— WHAT THE EXERCISE ASKS —
Output range, inclusive: from the line containing "C4: none -> 1uF (plus n4, minus n11)" to the line containing "SW7: switch (VS, n2) -> button (VS, n2)". Restate those lines from the data below word for word and only those.

— INPUT RECORDS —
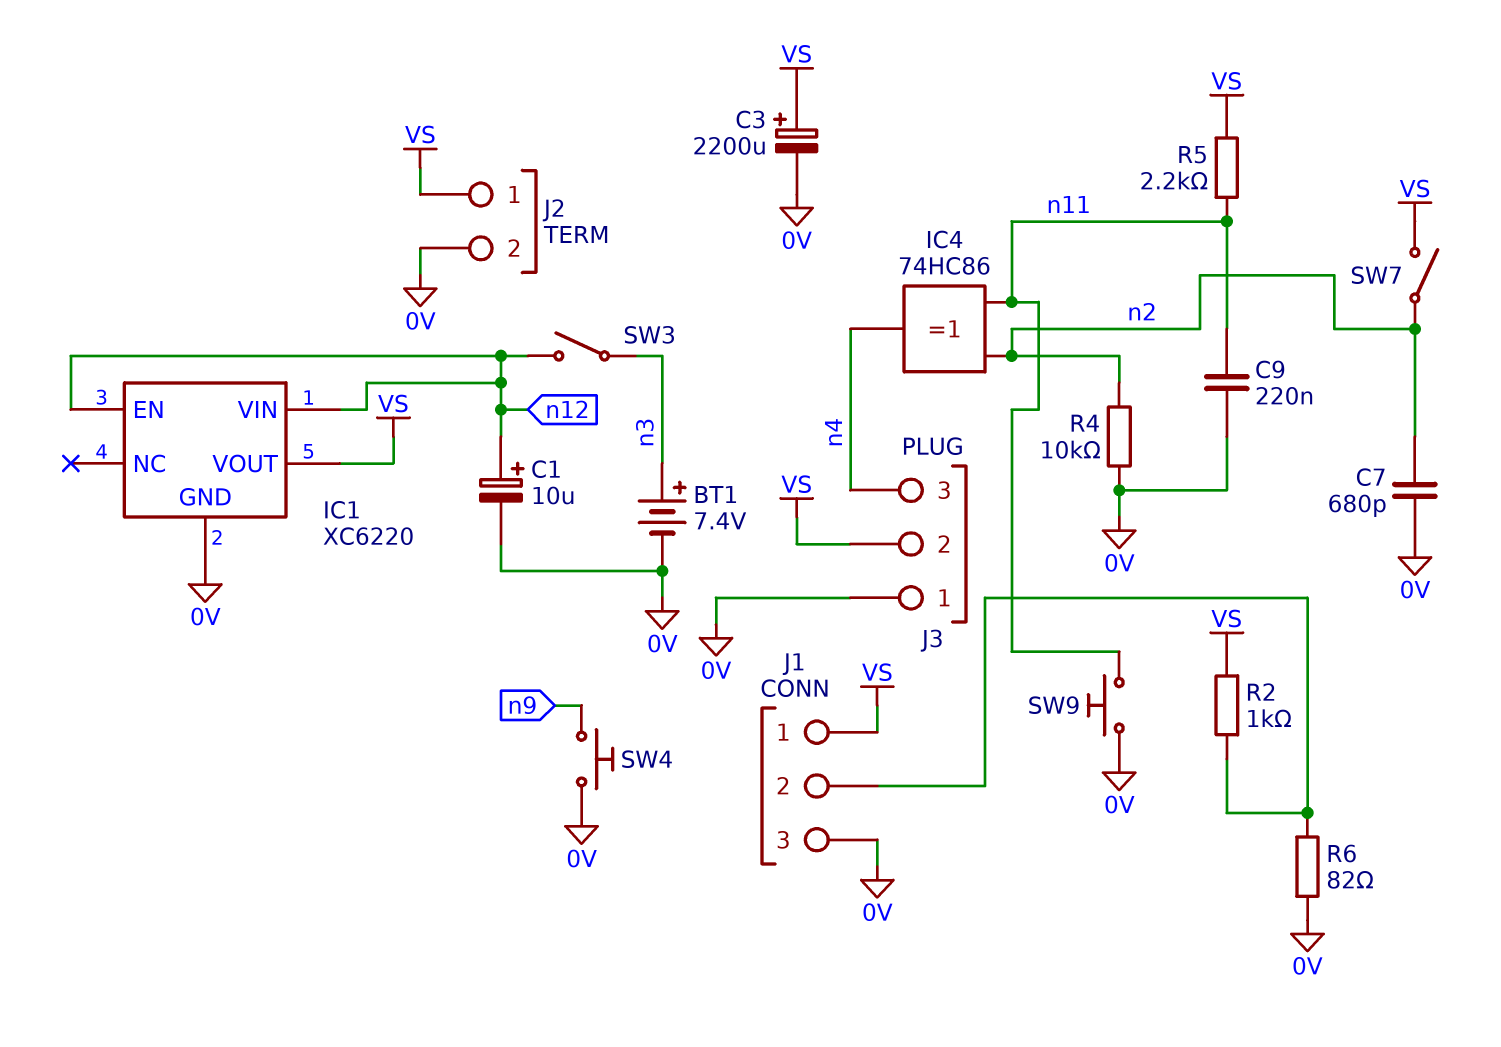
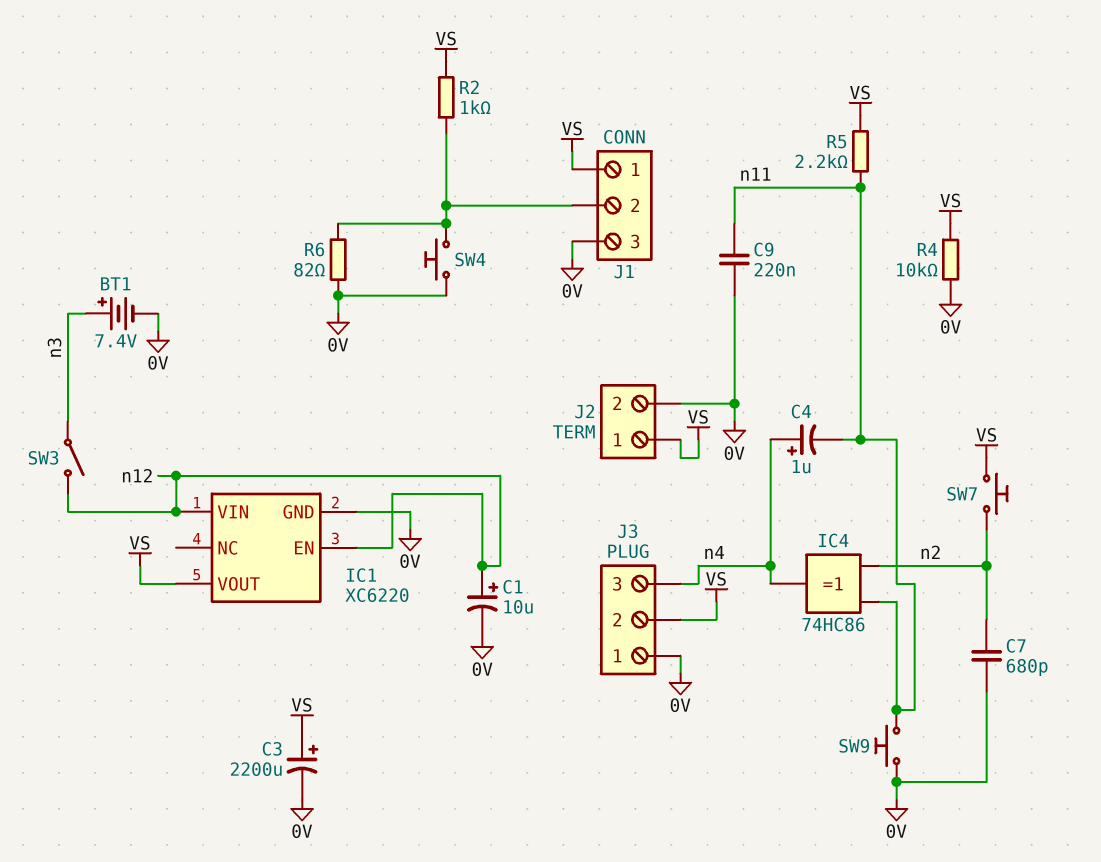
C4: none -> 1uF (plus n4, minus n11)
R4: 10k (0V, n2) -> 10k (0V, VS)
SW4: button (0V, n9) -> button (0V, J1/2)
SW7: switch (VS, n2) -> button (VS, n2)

--

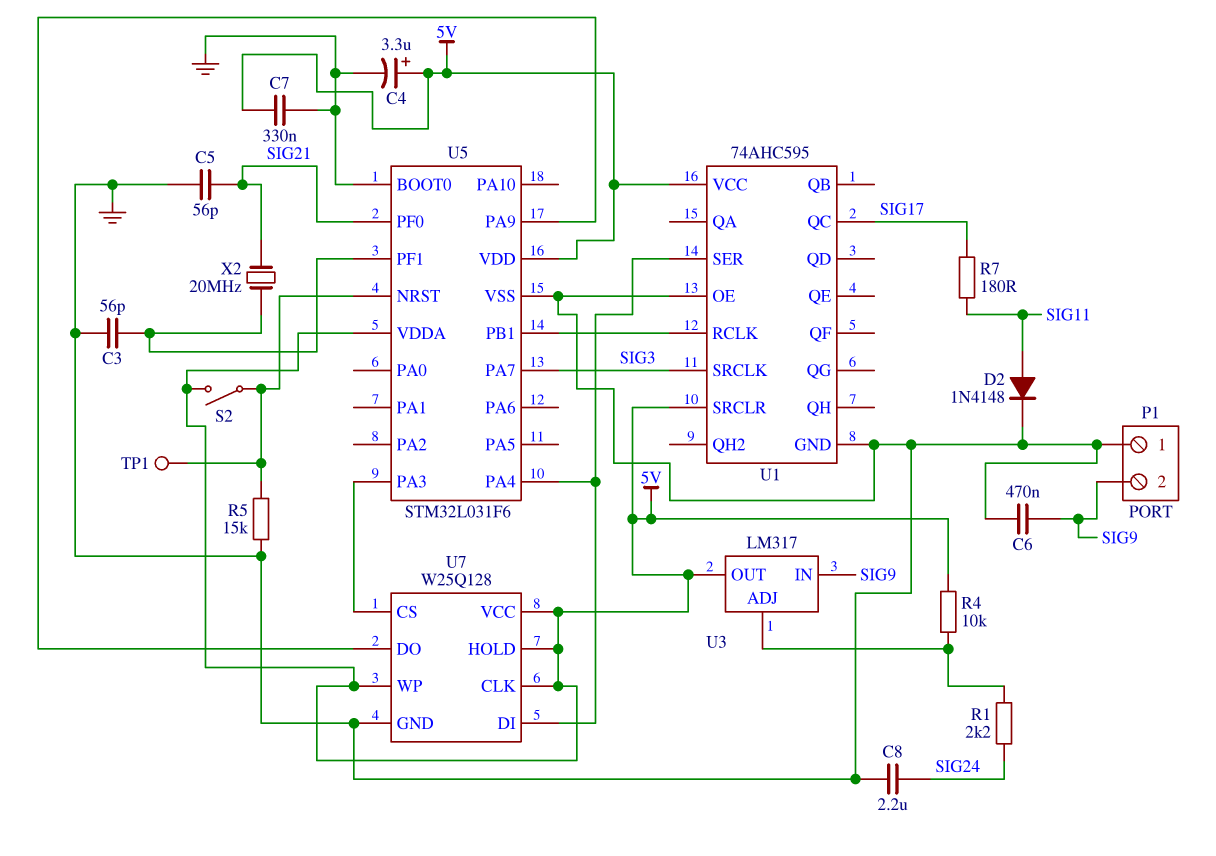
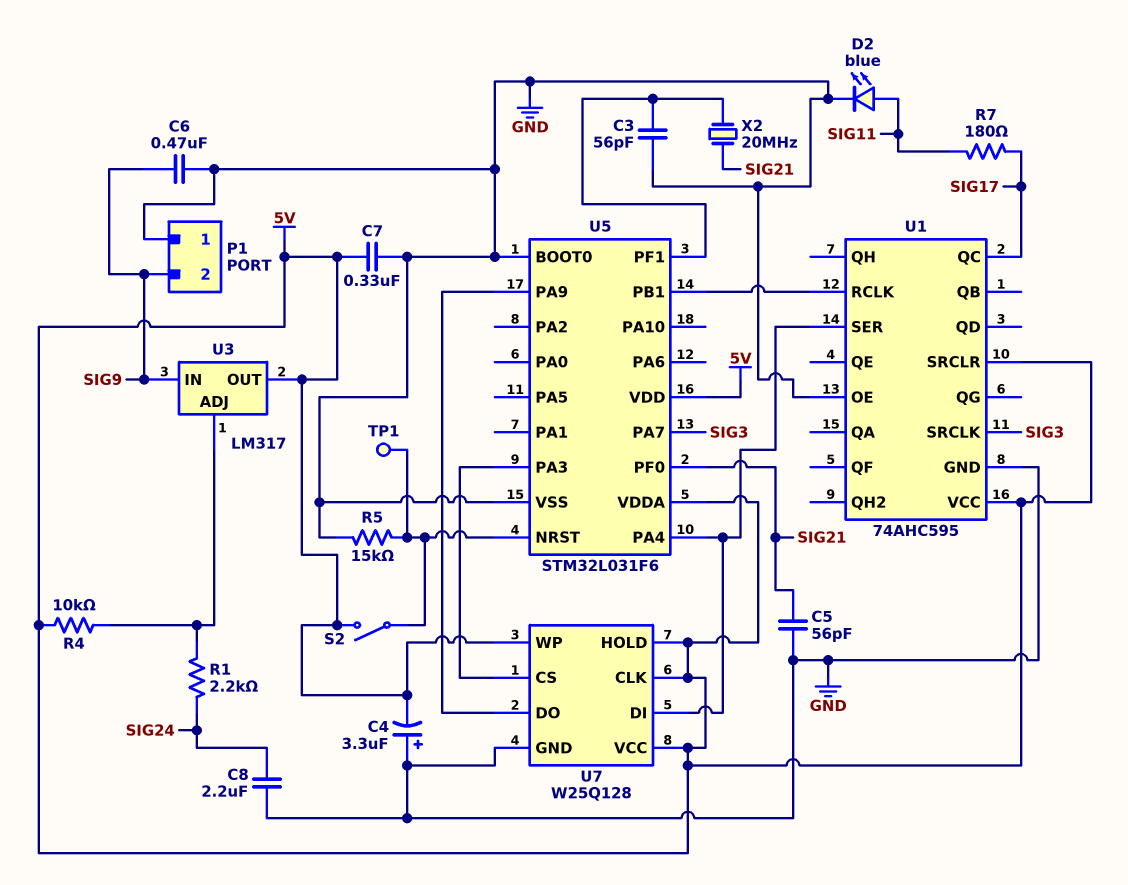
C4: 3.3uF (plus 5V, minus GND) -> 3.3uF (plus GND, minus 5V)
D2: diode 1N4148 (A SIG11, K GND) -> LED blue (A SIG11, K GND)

— EXPECTED ANSWER —
C4: none -> 1uF (plus n4, minus n11)
R4: 10k (0V, n2) -> 10k (0V, VS)
SW4: button (0V, n9) -> button (0V, J1/2)
SW7: switch (VS, n2) -> button (VS, n2)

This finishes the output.